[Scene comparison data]
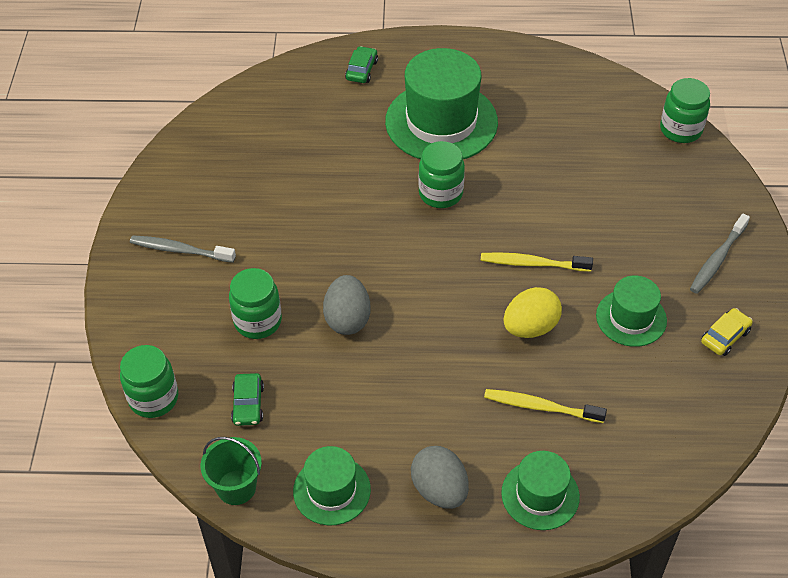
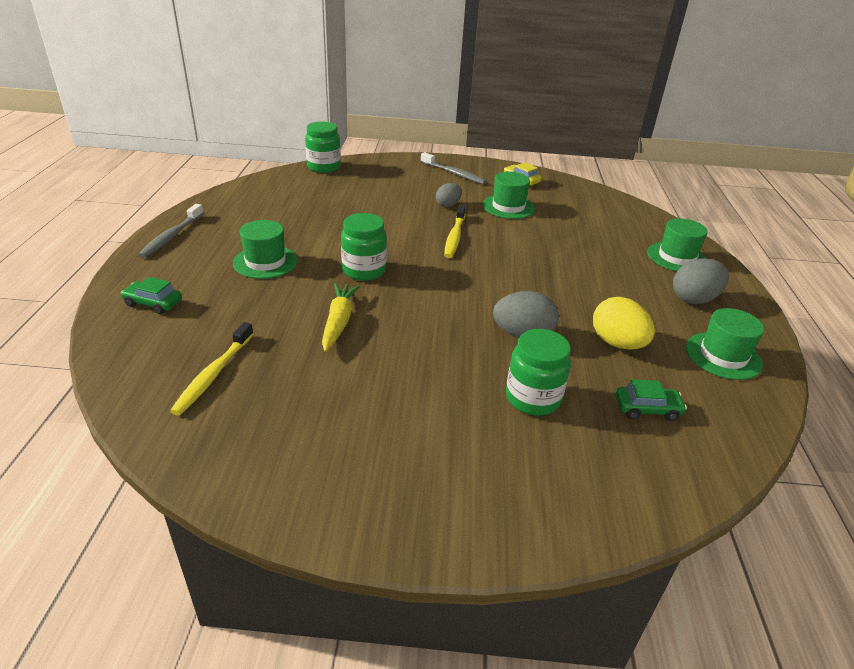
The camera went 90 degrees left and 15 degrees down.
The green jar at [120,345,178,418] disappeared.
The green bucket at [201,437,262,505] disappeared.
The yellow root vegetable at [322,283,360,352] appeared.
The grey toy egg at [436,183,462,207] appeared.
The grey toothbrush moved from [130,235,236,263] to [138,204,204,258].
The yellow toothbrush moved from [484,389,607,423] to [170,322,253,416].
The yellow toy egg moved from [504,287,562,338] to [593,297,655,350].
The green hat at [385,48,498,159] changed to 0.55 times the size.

◆ Your goal:
Would you show every line in the data above that contains the string "yellow"?

◆ Written response:
The yellow root vegetable at [322,283,360,352] appeared.
The yellow toothbrush moved from [484,389,607,423] to [170,322,253,416].
The yellow toy egg moved from [504,287,562,338] to [593,297,655,350].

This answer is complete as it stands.